[DATASET EXCERPTS]:
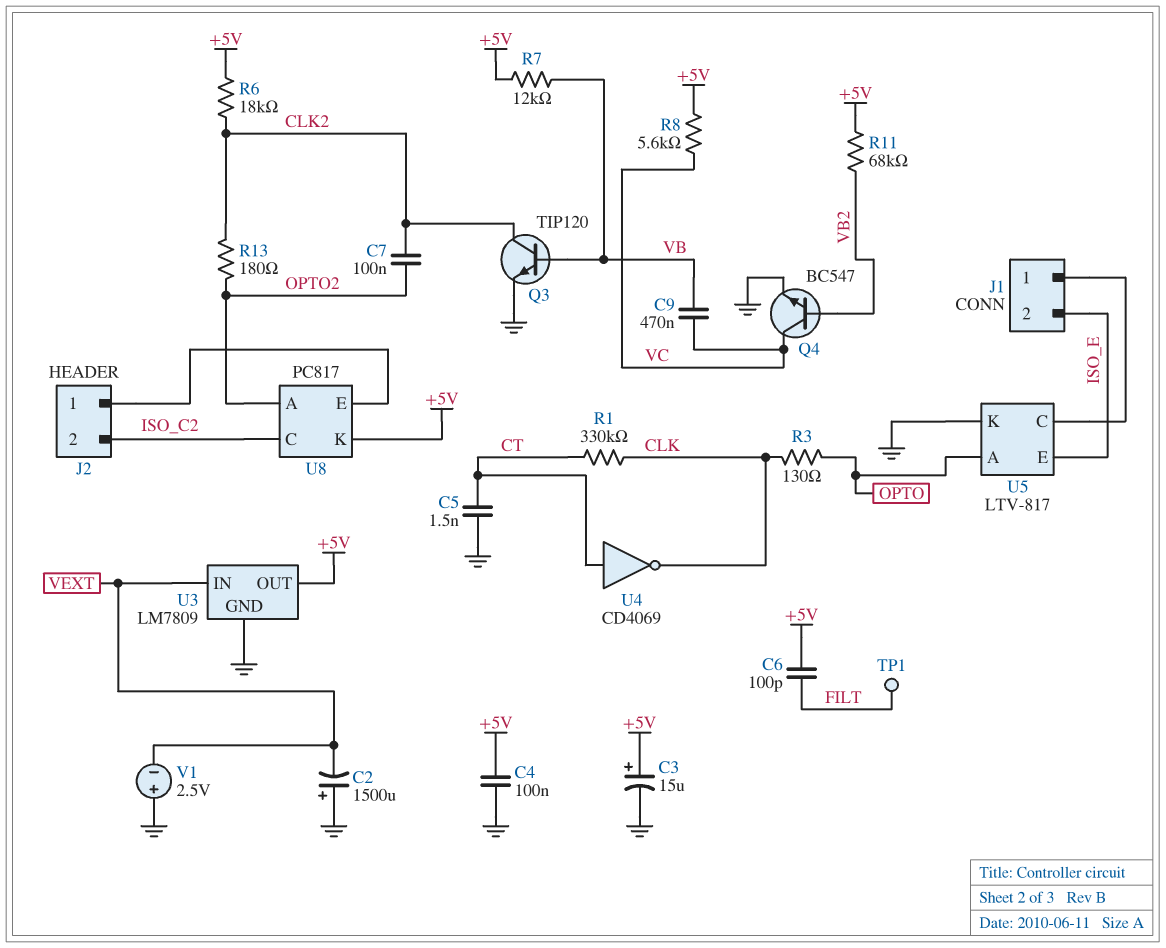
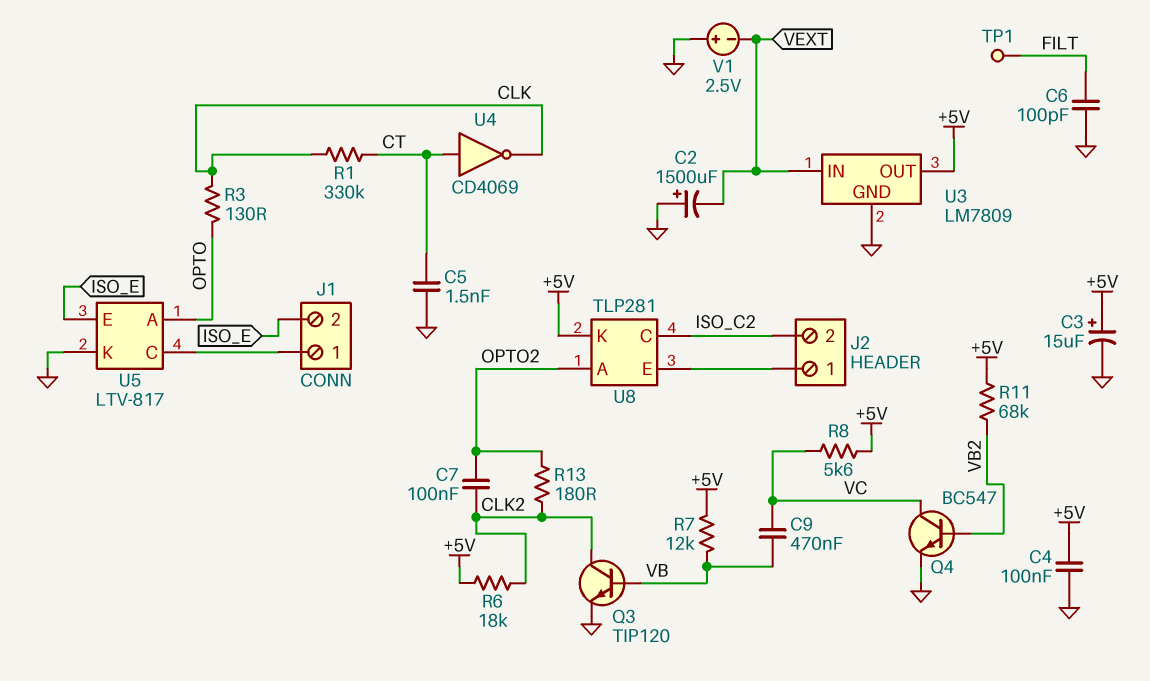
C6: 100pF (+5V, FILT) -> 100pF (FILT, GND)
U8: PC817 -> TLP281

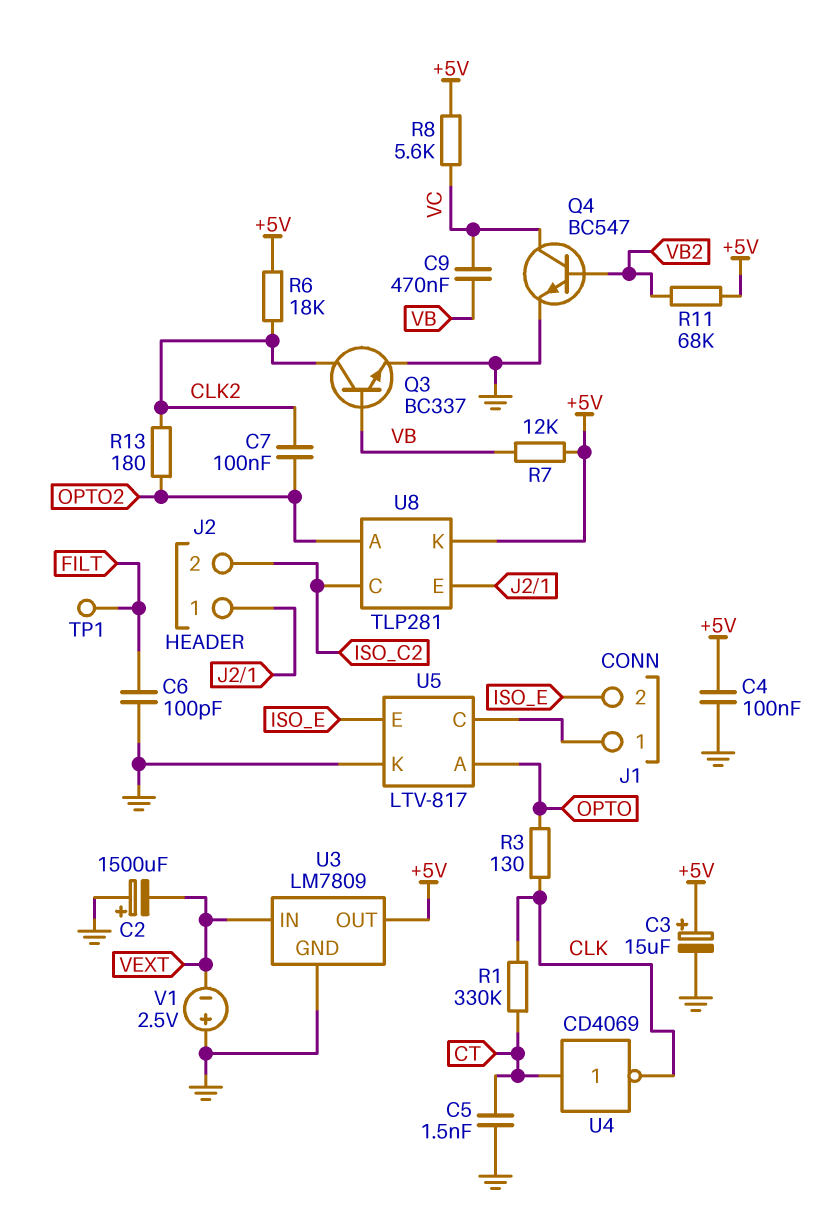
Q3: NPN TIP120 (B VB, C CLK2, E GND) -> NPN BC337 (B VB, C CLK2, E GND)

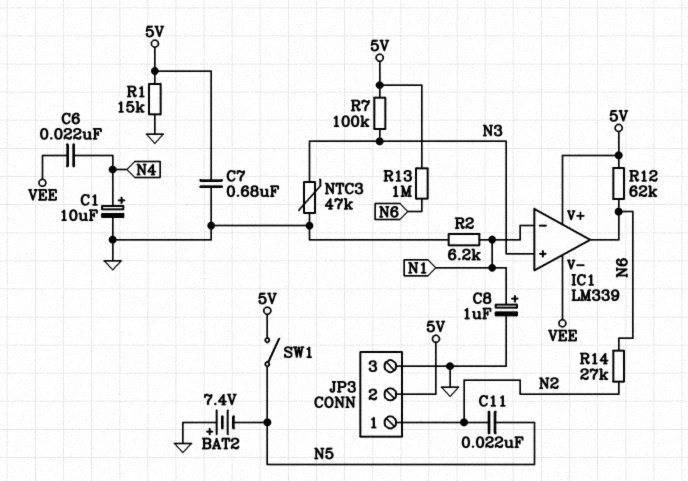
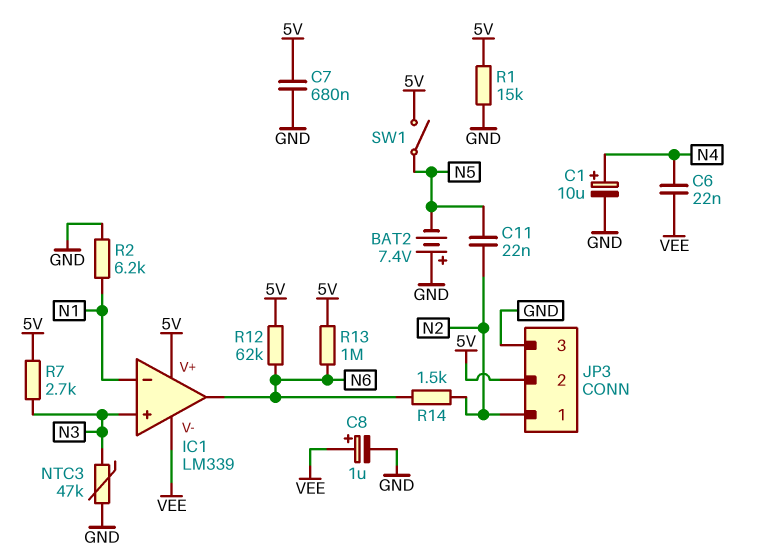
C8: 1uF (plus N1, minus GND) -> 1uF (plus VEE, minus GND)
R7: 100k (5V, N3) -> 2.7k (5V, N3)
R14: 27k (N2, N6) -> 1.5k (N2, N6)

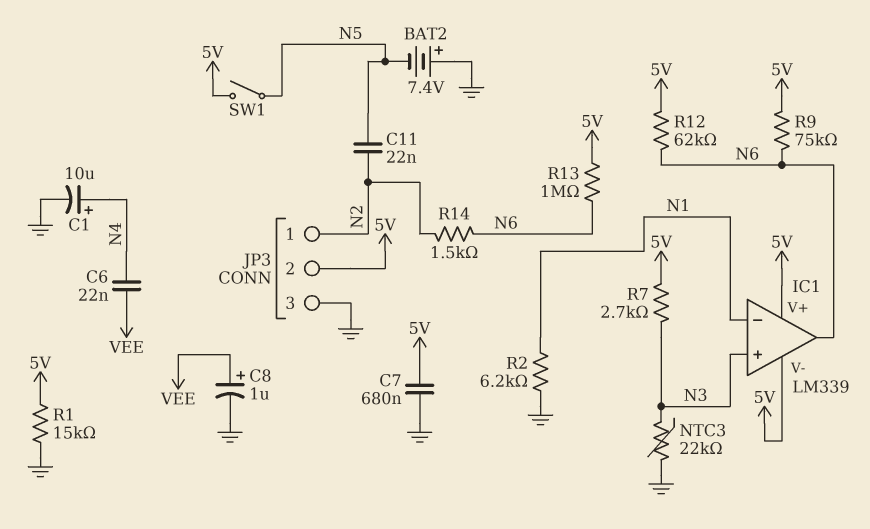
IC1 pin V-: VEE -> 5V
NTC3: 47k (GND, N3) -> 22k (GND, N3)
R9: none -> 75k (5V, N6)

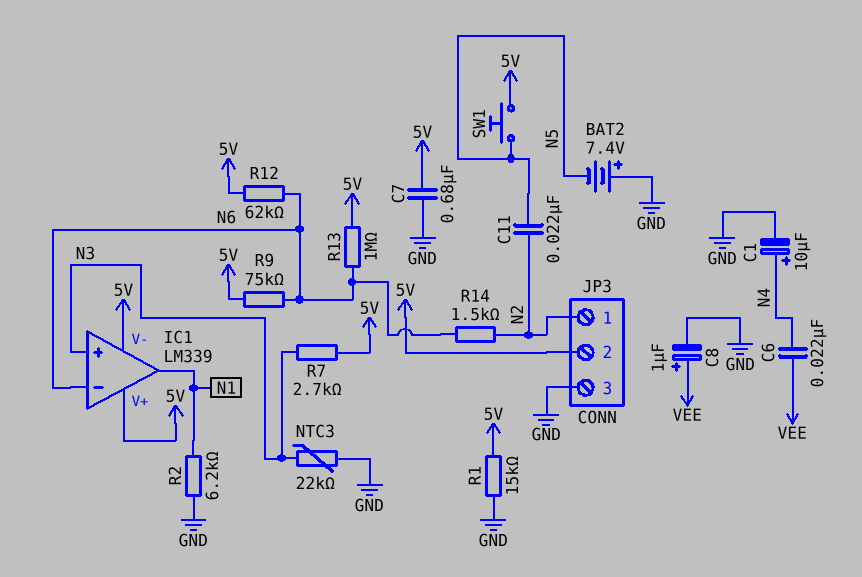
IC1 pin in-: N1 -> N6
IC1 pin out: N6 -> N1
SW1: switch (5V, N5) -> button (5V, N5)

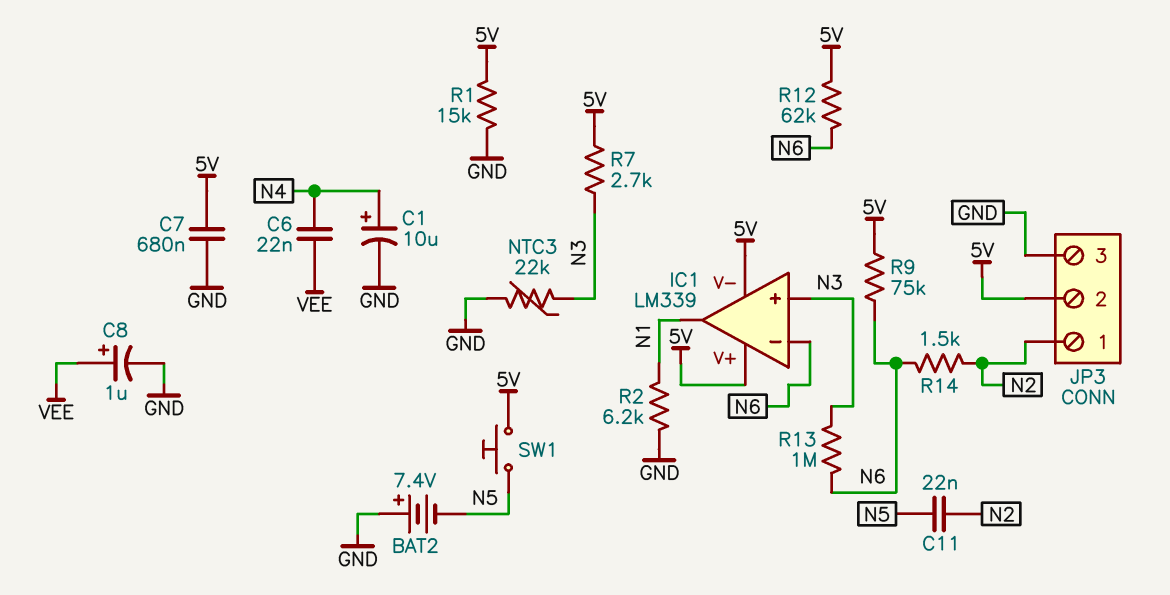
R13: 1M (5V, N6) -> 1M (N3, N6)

[THE TASK]: You are asked to output the records precisely as they appear, minus any pictures.

[TASK RESULT]:
C6: 100pF (+5V, FILT) -> 100pF (FILT, GND)
U8: PC817 -> TLP281

Q3: NPN TIP120 (B VB, C CLK2, E GND) -> NPN BC337 (B VB, C CLK2, E GND)

C8: 1uF (plus N1, minus GND) -> 1uF (plus VEE, minus GND)
R7: 100k (5V, N3) -> 2.7k (5V, N3)
R14: 27k (N2, N6) -> 1.5k (N2, N6)

IC1 pin V-: VEE -> 5V
NTC3: 47k (GND, N3) -> 22k (GND, N3)
R9: none -> 75k (5V, N6)

IC1 pin in-: N1 -> N6
IC1 pin out: N6 -> N1
SW1: switch (5V, N5) -> button (5V, N5)

R13: 1M (5V, N6) -> 1M (N3, N6)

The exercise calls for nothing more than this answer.